### Assignment
Find every line in the data that contains the word "image". Return each of those lines.

### Given data
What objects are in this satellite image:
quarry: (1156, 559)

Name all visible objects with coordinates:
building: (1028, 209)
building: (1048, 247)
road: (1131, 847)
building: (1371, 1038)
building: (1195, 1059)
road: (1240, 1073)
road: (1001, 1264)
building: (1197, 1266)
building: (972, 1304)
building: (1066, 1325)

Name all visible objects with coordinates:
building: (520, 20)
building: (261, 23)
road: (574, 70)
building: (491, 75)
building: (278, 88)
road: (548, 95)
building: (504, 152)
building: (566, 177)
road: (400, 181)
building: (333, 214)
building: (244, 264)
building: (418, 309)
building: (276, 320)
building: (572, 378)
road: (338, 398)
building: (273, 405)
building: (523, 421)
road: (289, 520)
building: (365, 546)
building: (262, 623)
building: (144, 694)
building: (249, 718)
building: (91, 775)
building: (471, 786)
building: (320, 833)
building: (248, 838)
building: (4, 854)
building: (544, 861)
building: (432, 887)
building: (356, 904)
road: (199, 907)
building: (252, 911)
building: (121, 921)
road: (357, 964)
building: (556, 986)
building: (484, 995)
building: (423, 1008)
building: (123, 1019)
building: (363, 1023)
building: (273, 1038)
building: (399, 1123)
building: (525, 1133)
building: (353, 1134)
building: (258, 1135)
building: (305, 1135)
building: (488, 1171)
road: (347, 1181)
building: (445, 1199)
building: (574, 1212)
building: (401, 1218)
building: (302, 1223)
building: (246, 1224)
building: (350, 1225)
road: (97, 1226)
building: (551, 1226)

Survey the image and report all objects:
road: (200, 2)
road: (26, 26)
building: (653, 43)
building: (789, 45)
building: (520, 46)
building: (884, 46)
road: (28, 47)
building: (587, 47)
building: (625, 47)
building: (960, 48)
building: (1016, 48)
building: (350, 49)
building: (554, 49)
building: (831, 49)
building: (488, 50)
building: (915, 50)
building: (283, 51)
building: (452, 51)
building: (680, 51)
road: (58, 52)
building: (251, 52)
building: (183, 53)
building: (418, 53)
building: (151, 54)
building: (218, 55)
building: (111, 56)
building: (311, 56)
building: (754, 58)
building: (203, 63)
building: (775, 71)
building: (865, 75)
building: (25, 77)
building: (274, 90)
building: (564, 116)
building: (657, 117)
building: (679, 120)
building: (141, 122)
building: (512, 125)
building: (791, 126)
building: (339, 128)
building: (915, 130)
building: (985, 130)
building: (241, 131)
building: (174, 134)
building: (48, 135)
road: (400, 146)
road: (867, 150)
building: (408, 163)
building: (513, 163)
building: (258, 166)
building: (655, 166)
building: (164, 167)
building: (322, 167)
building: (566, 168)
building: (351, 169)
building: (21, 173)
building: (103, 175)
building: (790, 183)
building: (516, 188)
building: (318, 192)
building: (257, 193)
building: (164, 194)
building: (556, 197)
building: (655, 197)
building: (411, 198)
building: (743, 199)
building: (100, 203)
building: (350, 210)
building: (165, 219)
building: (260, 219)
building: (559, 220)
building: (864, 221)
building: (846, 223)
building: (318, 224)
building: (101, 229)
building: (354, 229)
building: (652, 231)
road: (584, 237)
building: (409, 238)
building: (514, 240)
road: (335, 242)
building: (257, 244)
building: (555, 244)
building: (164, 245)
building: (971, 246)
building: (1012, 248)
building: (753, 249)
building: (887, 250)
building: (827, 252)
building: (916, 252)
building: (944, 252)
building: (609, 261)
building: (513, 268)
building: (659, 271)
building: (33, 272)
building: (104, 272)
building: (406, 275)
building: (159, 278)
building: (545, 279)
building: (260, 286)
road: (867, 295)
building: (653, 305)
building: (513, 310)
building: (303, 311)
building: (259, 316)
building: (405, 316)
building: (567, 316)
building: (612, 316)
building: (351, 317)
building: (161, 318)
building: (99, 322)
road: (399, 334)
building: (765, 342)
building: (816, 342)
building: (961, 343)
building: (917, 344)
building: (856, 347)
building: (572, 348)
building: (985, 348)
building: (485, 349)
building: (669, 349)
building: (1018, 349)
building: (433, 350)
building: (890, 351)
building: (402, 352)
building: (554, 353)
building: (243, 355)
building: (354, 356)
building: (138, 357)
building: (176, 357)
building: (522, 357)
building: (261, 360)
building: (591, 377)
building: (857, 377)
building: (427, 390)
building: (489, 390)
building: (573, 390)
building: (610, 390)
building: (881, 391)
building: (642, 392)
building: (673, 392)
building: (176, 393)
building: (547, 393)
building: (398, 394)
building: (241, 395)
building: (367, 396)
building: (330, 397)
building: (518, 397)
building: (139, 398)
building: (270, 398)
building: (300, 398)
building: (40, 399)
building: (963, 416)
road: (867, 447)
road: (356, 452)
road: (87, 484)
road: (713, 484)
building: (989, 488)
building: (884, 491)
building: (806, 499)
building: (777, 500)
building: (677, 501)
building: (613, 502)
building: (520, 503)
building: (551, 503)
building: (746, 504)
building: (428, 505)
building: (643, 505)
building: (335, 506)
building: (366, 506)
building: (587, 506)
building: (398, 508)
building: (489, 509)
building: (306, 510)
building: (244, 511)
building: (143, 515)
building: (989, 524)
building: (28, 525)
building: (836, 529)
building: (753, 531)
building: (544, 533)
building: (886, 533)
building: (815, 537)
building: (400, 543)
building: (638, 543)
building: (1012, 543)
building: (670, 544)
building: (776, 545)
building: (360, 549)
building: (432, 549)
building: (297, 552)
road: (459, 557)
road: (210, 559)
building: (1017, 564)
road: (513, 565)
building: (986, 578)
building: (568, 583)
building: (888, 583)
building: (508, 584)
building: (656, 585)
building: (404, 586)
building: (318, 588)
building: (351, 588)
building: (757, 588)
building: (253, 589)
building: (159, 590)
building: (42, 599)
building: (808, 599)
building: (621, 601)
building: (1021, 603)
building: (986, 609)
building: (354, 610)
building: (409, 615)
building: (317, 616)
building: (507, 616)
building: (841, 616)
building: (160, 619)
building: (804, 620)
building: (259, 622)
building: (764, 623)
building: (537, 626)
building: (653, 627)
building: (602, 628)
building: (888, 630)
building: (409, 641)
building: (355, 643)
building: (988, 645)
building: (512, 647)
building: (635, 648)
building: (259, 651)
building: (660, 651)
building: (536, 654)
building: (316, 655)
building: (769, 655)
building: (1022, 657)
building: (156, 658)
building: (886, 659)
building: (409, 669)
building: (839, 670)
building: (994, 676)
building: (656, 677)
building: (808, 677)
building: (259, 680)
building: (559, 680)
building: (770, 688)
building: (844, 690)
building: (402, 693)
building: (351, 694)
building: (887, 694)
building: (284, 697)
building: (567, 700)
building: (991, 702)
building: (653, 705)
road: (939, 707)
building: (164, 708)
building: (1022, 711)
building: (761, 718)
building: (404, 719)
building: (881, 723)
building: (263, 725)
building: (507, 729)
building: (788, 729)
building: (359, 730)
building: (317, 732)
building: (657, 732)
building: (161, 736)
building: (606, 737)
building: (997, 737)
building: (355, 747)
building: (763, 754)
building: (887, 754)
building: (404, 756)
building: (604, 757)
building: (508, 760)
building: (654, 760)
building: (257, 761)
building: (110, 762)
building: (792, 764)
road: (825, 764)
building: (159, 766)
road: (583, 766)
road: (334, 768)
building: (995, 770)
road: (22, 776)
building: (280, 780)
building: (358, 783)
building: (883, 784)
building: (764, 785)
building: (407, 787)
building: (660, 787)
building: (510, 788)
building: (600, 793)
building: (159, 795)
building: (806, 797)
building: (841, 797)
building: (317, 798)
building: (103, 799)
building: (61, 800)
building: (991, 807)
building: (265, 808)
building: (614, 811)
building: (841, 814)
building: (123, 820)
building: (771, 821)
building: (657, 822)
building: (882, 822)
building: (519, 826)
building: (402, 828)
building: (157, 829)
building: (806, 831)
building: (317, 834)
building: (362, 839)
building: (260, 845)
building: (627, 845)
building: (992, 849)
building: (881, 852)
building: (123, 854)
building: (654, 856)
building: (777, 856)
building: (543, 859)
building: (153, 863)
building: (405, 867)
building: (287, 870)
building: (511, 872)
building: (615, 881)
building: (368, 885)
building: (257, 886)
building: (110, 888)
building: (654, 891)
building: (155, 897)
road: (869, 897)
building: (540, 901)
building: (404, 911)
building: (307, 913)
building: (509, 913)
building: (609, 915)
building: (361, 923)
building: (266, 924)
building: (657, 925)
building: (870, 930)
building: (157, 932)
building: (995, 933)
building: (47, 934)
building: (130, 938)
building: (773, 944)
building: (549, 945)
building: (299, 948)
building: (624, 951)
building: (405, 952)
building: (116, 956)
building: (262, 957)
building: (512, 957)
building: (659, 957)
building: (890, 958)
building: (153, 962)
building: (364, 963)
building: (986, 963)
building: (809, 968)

### Answer for the task
What objects are in this satellite image:
Survey the image and report all objects:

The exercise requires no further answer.